# EXTRACTED MATERIAL
- Opening Delimiter -

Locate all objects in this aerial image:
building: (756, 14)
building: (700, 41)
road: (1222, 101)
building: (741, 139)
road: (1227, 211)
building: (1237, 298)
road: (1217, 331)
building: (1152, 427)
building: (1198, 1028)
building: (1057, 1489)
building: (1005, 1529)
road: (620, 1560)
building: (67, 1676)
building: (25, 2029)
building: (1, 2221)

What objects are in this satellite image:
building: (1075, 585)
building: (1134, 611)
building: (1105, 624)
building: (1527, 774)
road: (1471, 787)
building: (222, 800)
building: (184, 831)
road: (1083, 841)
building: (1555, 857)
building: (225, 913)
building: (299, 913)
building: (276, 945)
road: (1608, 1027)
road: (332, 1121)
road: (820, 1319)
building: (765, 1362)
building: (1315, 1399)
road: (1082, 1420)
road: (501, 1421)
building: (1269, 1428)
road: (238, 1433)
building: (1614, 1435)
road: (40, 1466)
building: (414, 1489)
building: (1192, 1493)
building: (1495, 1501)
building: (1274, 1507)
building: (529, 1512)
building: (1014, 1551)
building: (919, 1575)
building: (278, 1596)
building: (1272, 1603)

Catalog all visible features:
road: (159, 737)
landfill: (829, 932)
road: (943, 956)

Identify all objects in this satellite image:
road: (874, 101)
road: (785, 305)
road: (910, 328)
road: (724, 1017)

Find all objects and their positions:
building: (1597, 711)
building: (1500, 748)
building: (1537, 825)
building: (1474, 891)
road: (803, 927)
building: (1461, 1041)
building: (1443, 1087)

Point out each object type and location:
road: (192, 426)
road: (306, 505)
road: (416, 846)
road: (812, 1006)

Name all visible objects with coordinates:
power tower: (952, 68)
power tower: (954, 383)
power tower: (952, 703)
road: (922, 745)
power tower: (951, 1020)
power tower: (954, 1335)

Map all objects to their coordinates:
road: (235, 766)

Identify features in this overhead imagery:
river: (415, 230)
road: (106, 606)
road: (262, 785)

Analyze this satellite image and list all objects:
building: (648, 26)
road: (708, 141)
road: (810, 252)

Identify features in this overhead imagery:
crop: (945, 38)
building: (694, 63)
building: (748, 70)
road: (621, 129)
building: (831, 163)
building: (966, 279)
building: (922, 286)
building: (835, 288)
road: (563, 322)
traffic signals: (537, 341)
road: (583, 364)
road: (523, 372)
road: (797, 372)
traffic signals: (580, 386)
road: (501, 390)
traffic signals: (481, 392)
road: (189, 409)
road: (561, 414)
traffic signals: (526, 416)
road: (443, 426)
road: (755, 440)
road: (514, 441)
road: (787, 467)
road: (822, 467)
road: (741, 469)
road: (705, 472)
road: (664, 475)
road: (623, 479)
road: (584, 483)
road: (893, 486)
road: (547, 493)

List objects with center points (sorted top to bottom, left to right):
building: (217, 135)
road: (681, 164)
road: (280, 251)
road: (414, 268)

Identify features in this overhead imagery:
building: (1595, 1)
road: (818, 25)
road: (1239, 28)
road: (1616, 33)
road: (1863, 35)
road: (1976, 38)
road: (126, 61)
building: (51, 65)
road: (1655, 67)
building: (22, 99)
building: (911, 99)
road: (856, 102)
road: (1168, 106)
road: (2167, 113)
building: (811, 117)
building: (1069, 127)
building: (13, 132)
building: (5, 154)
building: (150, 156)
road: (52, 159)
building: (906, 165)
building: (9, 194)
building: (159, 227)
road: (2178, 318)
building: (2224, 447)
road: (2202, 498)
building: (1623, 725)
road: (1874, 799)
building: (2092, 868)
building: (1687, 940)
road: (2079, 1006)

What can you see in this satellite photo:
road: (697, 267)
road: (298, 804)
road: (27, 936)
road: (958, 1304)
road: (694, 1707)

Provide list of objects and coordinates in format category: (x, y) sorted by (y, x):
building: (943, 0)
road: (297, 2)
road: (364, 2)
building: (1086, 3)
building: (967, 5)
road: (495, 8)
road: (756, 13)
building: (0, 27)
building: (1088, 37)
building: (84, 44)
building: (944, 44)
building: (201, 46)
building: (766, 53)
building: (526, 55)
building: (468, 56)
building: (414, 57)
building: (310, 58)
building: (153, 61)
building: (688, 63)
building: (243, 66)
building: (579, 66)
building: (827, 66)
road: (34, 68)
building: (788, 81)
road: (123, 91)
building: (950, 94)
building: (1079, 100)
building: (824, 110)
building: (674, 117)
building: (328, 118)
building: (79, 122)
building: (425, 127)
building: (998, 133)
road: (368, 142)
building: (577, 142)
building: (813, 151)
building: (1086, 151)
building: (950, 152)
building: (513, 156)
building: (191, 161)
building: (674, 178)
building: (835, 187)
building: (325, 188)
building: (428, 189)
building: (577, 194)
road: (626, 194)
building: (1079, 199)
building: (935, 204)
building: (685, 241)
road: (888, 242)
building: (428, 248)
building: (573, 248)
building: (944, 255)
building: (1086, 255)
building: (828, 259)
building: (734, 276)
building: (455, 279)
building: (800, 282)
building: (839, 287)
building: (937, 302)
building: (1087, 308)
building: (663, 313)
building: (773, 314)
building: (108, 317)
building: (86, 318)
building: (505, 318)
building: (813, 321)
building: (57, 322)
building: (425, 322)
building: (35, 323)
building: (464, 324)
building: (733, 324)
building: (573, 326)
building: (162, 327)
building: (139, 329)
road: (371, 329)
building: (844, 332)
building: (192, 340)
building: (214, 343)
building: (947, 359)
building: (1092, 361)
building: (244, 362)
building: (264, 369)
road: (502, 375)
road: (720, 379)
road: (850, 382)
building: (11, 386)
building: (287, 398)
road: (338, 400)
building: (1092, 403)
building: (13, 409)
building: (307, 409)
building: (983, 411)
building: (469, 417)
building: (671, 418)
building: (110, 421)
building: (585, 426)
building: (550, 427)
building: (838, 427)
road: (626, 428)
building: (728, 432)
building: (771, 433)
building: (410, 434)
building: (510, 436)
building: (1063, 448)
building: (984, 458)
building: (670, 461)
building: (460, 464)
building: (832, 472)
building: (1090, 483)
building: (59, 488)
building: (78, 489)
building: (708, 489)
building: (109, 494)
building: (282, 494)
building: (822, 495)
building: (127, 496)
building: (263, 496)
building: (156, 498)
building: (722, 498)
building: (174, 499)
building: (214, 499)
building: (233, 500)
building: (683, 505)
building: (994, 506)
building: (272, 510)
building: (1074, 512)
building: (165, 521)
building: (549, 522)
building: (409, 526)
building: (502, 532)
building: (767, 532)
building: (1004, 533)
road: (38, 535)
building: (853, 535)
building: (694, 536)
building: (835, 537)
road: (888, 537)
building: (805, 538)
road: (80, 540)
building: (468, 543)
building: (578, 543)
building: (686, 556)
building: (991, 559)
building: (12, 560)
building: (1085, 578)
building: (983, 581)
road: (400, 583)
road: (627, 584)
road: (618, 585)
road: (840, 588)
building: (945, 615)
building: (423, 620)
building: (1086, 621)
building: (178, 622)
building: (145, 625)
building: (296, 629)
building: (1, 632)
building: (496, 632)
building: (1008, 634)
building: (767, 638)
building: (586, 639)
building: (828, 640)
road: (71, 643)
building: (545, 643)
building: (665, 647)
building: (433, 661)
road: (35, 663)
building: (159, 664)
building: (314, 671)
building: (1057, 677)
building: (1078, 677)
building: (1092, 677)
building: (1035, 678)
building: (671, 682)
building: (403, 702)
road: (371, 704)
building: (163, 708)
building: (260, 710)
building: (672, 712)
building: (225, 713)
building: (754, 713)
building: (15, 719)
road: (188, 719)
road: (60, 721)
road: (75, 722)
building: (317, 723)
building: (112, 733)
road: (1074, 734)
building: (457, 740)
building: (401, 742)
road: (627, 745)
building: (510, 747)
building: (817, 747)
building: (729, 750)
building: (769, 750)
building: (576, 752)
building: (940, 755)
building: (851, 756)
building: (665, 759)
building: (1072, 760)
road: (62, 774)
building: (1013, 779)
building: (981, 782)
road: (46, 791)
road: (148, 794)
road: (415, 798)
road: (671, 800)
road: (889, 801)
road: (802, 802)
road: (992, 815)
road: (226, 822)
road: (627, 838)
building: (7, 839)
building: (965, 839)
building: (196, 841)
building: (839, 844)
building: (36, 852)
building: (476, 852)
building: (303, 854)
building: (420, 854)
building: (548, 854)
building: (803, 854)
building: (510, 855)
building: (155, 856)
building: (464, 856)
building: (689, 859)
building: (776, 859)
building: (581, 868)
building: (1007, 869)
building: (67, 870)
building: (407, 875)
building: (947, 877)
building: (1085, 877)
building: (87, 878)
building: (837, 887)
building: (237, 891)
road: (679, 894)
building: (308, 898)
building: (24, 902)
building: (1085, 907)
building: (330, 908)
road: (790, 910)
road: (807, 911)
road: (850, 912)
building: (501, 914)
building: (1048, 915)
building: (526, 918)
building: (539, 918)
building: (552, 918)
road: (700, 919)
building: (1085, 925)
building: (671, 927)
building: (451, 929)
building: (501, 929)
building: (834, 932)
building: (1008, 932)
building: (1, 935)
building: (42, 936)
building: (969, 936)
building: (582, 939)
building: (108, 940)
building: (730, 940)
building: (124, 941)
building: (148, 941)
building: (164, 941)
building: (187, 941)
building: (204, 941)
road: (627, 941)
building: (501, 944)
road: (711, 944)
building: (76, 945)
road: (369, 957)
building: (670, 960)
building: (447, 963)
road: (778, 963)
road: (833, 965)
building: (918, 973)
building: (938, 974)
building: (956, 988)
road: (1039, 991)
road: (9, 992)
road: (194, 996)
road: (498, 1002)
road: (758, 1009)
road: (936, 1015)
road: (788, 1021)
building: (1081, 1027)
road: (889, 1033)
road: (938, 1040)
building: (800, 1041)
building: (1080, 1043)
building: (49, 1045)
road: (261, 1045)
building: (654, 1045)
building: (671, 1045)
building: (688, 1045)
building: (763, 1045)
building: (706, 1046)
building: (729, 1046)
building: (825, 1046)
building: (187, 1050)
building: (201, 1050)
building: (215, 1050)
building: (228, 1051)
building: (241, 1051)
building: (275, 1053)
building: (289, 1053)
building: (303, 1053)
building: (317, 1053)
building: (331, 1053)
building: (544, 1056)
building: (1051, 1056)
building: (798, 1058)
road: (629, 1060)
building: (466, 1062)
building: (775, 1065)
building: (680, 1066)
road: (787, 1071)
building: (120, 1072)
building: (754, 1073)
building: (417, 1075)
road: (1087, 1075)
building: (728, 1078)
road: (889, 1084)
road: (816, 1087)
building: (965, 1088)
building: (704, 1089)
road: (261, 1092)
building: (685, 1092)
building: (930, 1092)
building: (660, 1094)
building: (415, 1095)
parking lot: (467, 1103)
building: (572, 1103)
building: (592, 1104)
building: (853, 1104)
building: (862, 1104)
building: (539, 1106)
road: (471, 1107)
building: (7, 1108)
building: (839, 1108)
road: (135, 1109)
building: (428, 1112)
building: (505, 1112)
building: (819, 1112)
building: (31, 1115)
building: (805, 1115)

- Closing Delimiter -

# WHAT THE TASK REQUIRES
For each line above that includes "with", make a copy.

# EXPECTED ANSWER
Name all visible objects with coordinates:
List objects with center points (sorted top to bottom, left to right):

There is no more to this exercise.